Among the records below, find the lines with the word "moved" and copy them.

··········

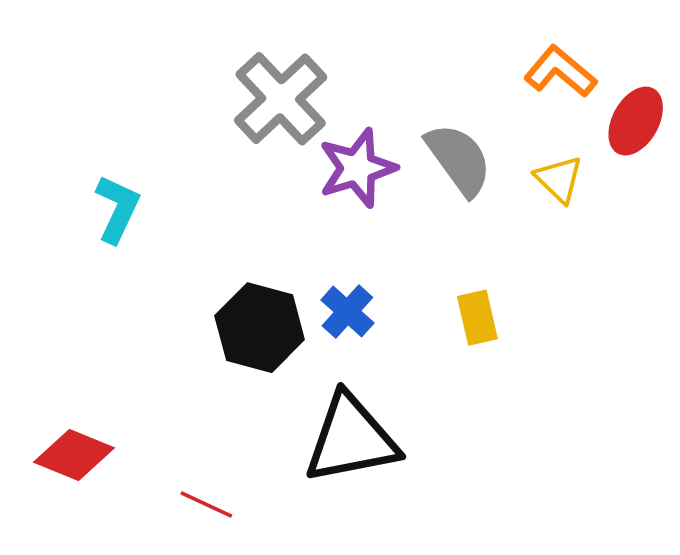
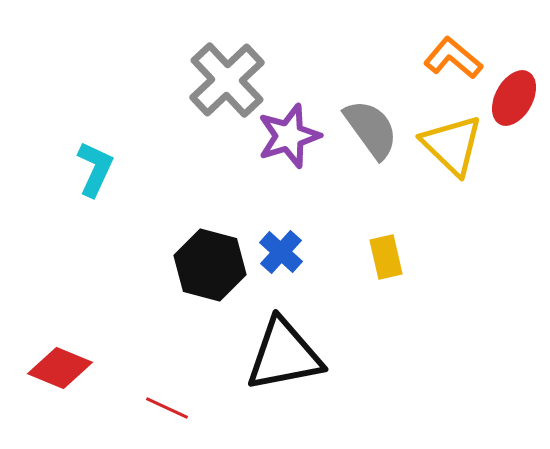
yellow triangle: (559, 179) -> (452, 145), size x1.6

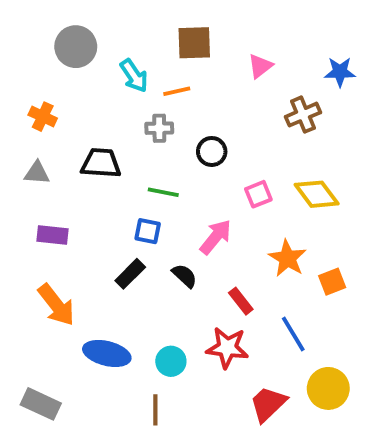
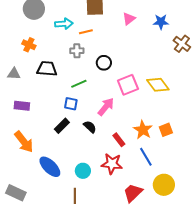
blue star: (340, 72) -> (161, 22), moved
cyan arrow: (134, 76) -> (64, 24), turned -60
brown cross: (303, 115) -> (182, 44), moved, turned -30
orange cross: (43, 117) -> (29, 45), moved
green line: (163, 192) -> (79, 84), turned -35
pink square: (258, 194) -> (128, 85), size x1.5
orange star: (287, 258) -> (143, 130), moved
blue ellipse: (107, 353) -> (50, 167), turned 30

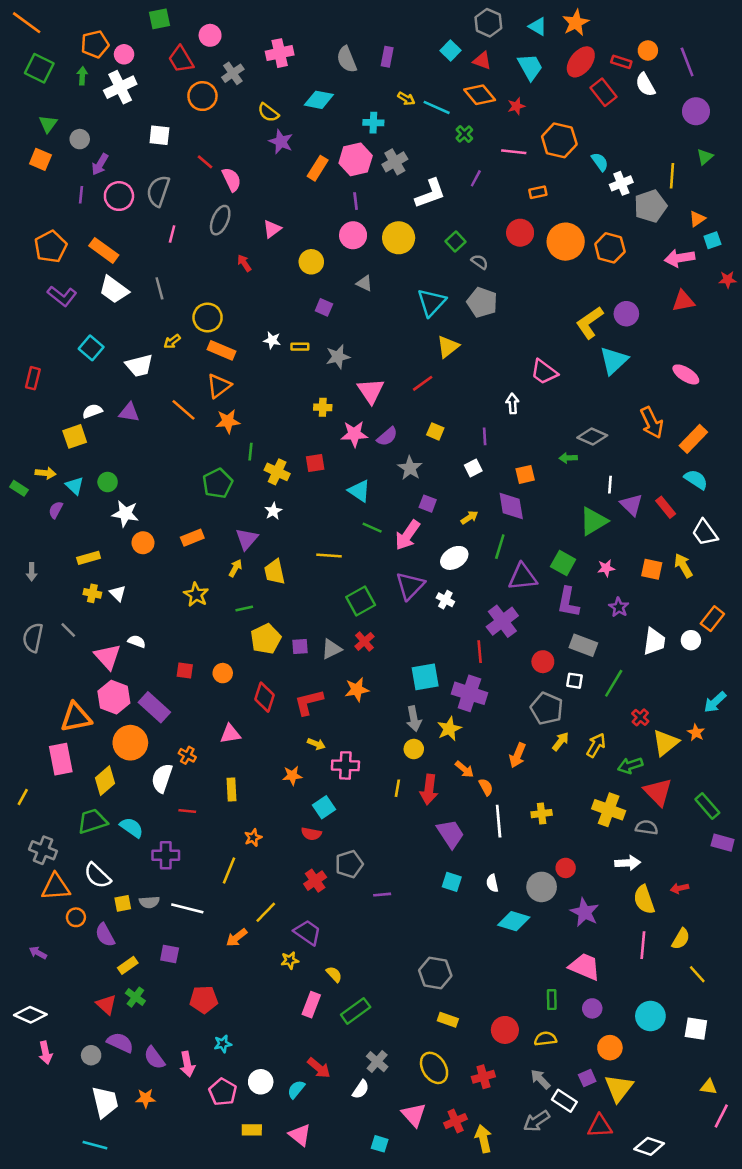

··········

▶ [EXERCISE SOLUTION]
blue star: (340, 72) -> (161, 22), moved
brown cross: (303, 115) -> (182, 44), moved, turned -30
orange cross: (43, 117) -> (29, 45), moved
orange star: (287, 258) -> (143, 130), moved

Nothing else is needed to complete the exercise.